The task.
Nothing but the lines from the top of the data to the line holding "75 degrees counterclockwise |" should be printed, word for word and both ends included; leave the pictures out.

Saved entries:
┏━━

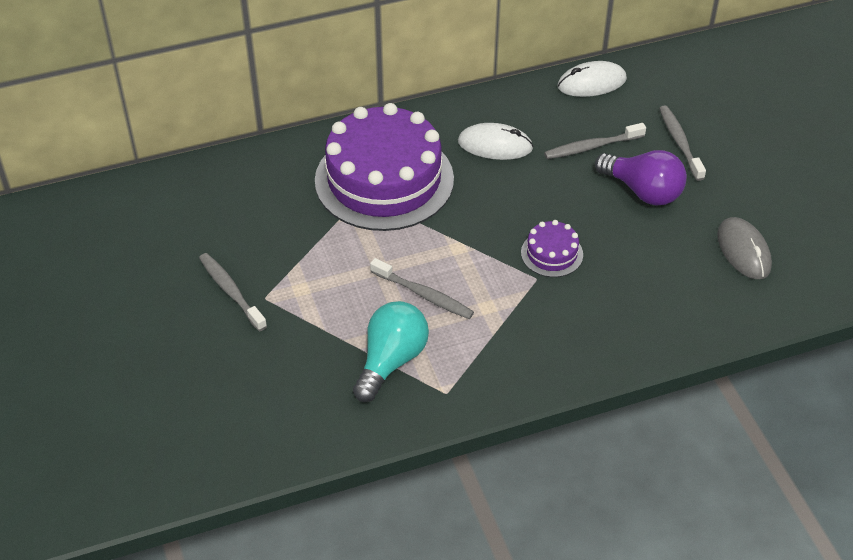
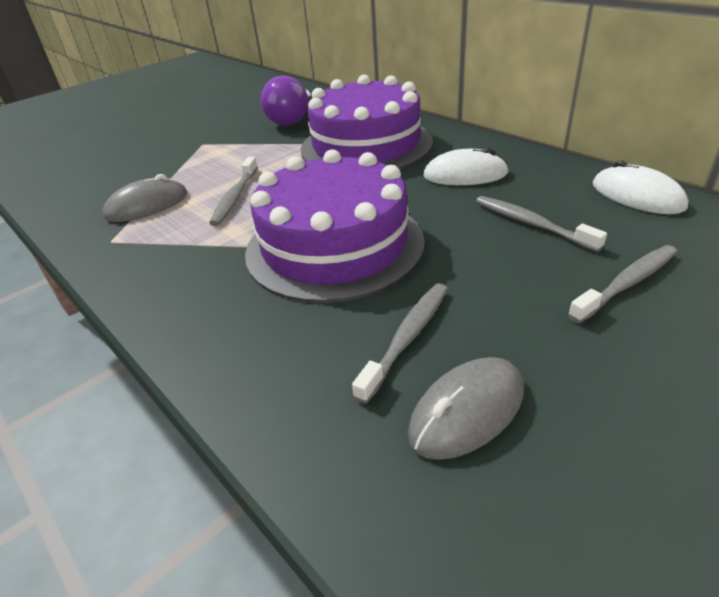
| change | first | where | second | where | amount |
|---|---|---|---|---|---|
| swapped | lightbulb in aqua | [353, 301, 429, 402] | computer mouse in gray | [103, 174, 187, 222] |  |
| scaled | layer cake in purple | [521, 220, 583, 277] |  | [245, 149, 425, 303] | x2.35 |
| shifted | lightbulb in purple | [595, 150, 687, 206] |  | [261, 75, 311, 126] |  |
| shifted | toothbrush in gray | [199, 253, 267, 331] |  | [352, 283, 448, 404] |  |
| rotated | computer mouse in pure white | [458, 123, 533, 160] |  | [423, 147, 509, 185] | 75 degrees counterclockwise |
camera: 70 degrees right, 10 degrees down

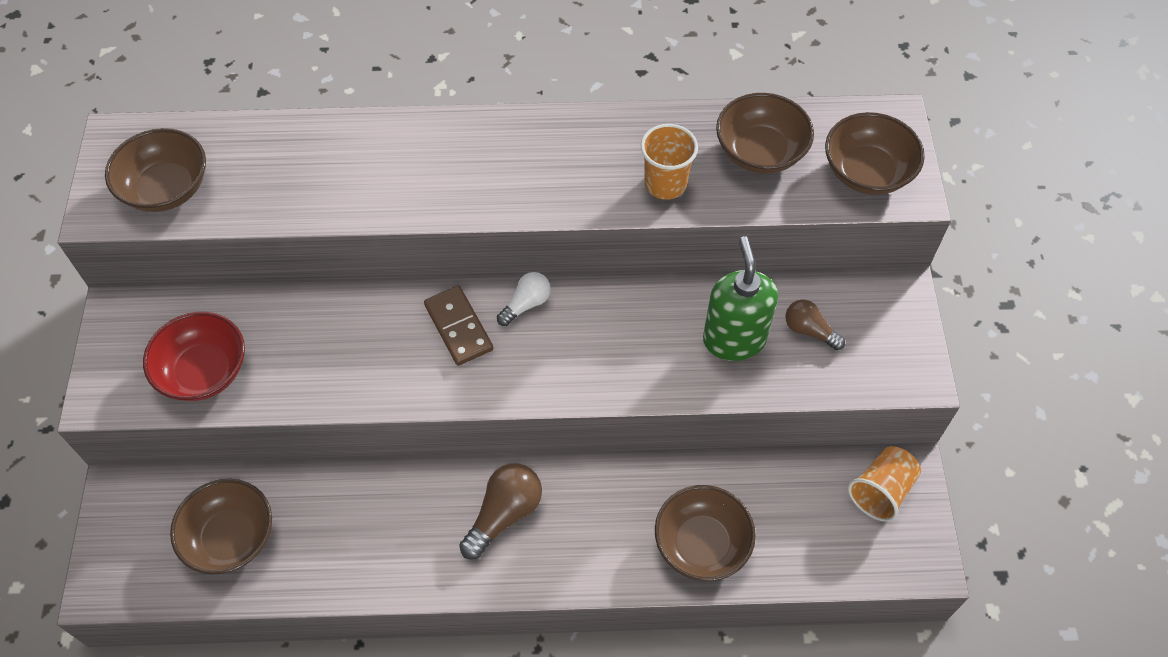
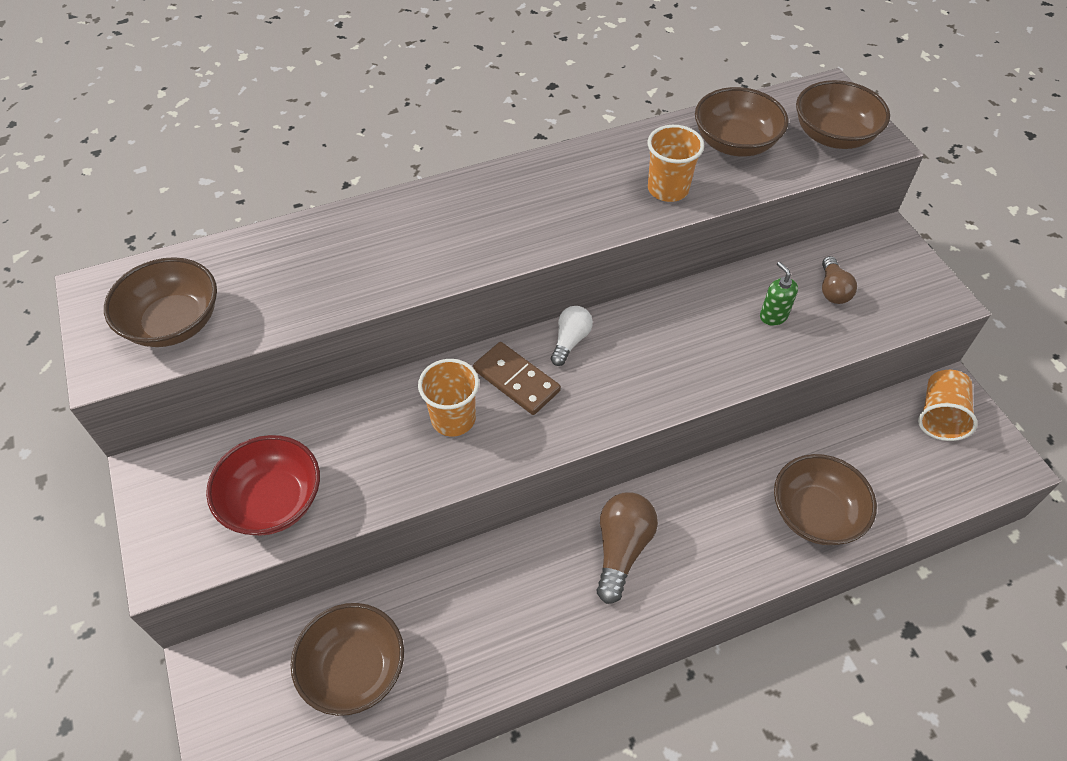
| change | first | where | second | where | amount |
|---|---|---|---|---|---|
| new |  |  | tumbler in orange-coloured | [418, 359, 479, 436] |  |
| scaled | soap pump in green | [703, 236, 778, 361] |  | [760, 262, 798, 326] | x0.49 |
| rotated | lightbulb in dark brown | [785, 300, 845, 350] |  | [822, 256, 857, 304] | 105 degrees counterclockwise |
camera: 20 degrees left, 5 degrees down

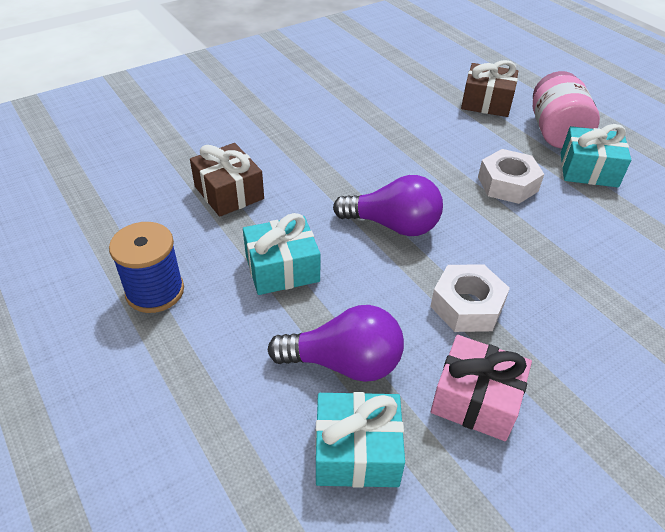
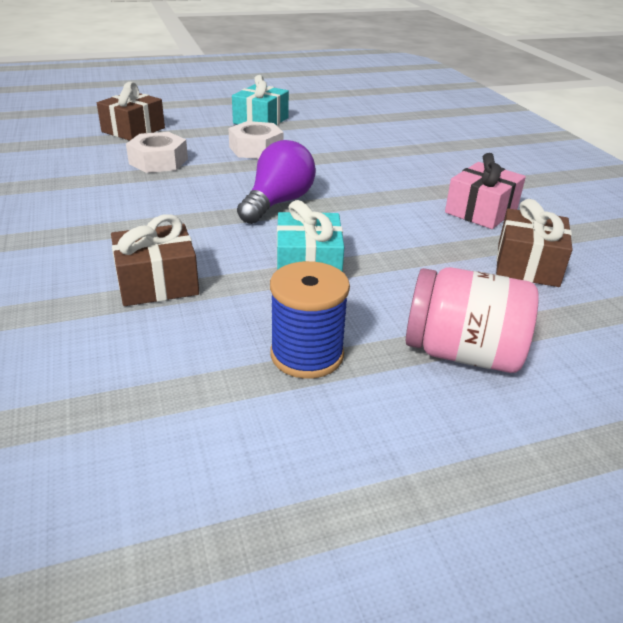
| change | first | where | second | where | amount |
|---|---|---|---|---|---|
| shifted | nut in pure white | [430, 264, 510, 332] |  | [126, 132, 188, 173] |  |
| shifted | jar in rose-pink | [533, 71, 600, 148] |  | [406, 267, 539, 373] |  |
| repainted | present in aqua | [316, 392, 405, 488] | present in dark brown | [496, 199, 573, 287] |  |
| gone | lightbulb in purple | [268, 305, 404, 382] |  |  |  |
camera: 75 degrees left, 10 degrees down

┗━━

Result for this task.
| change | first | where | second | where | amount |
|---|---|---|---|---|---|
| swapped | lightbulb in aqua | [353, 301, 429, 402] | computer mouse in gray | [103, 174, 187, 222] |  |
| scaled | layer cake in purple | [521, 220, 583, 277] |  | [245, 149, 425, 303] | x2.35 |
| shifted | lightbulb in purple | [595, 150, 687, 206] |  | [261, 75, 311, 126] |  |
| shifted | toothbrush in gray | [199, 253, 267, 331] |  | [352, 283, 448, 404] |  |
| rotated | computer mouse in pure white | [458, 123, 533, 160] |  | [423, 147, 509, 185] | 75 degrees counterclockwise |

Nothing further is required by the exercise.